## INPUT RECORDS

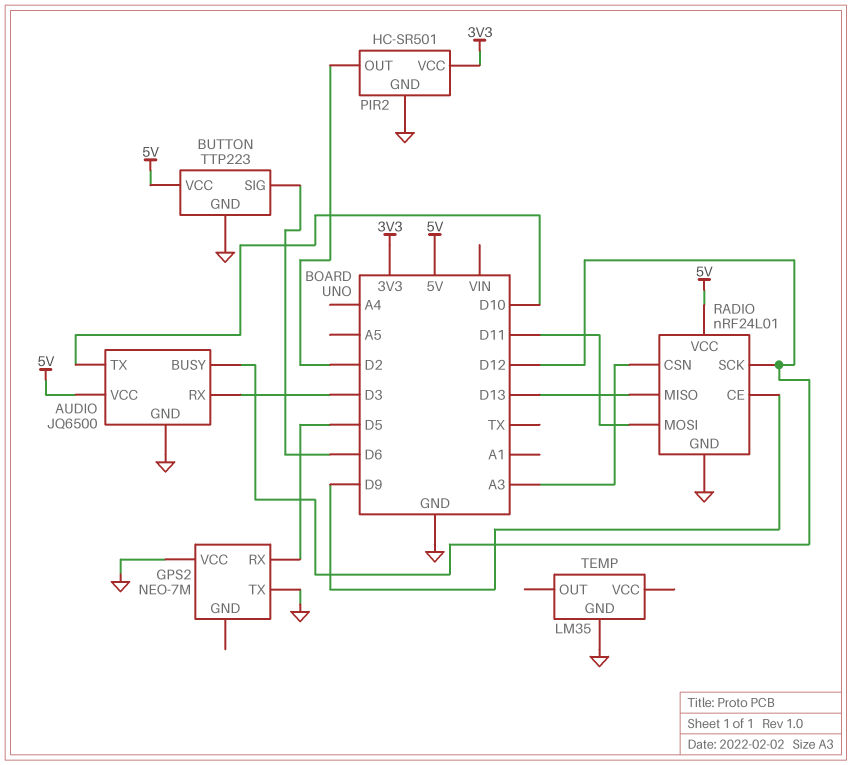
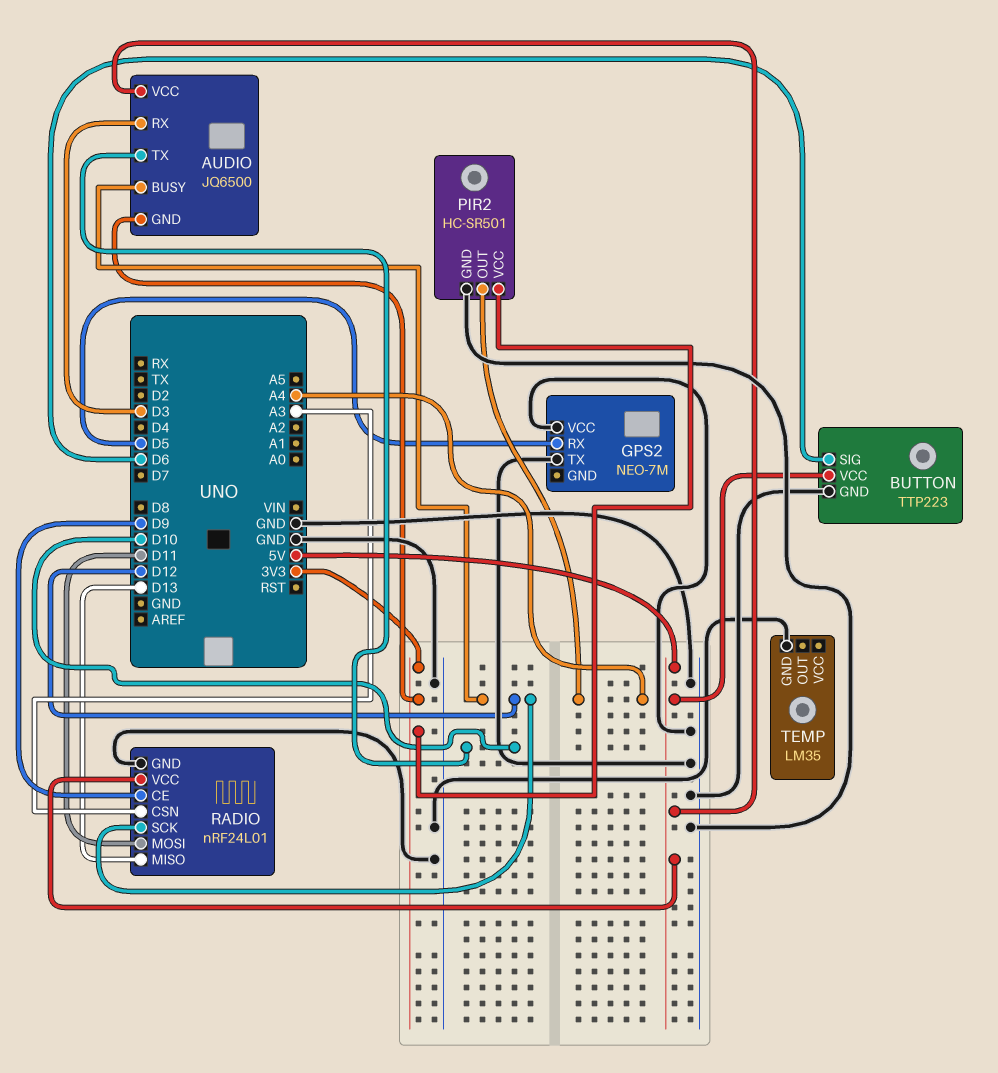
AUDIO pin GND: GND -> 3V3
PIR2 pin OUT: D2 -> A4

--

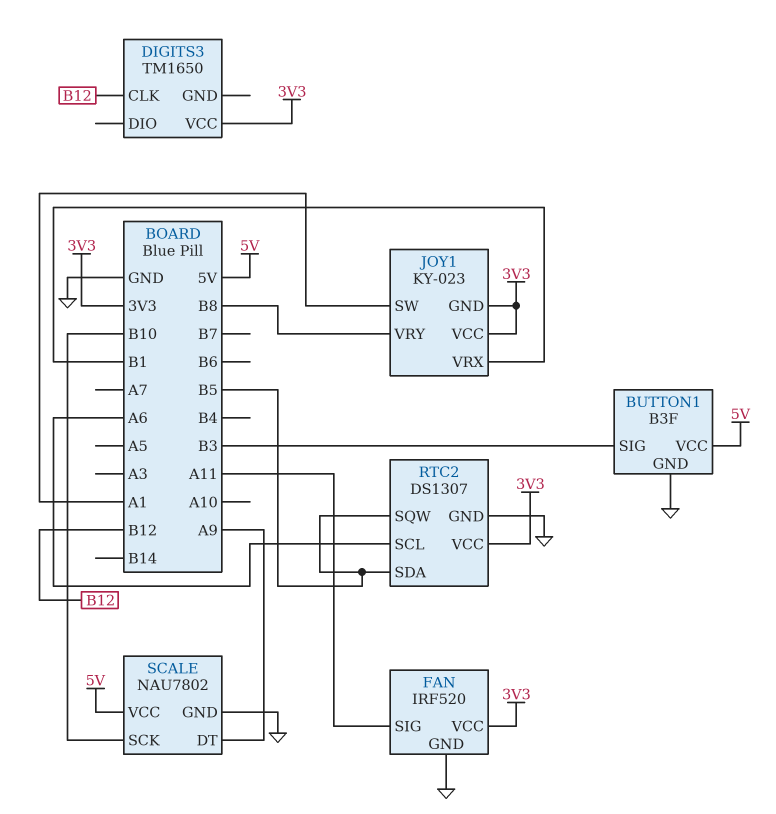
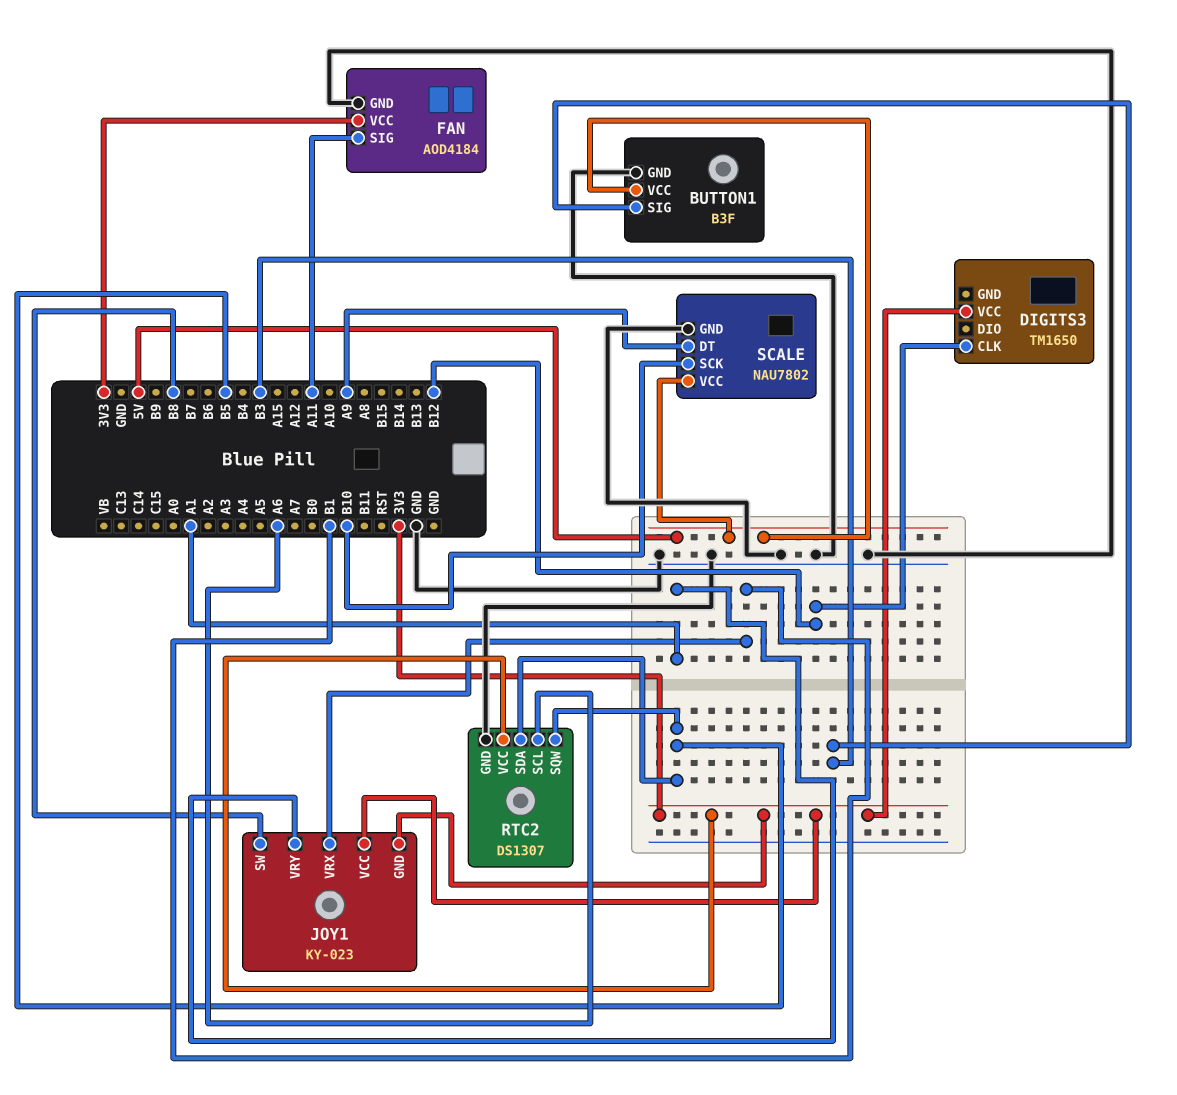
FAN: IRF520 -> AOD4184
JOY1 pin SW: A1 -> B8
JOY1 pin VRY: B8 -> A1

## THE TASK
In the listing above, find the line with "FAN: IRF520 -> AOD4184" and the line with "JOY1 pin VRY: B8 -> A1", then print exactly those lines and every line between them.

## RESPONSE TO THE EXERCISE
FAN: IRF520 -> AOD4184
JOY1 pin SW: A1 -> B8
JOY1 pin VRY: B8 -> A1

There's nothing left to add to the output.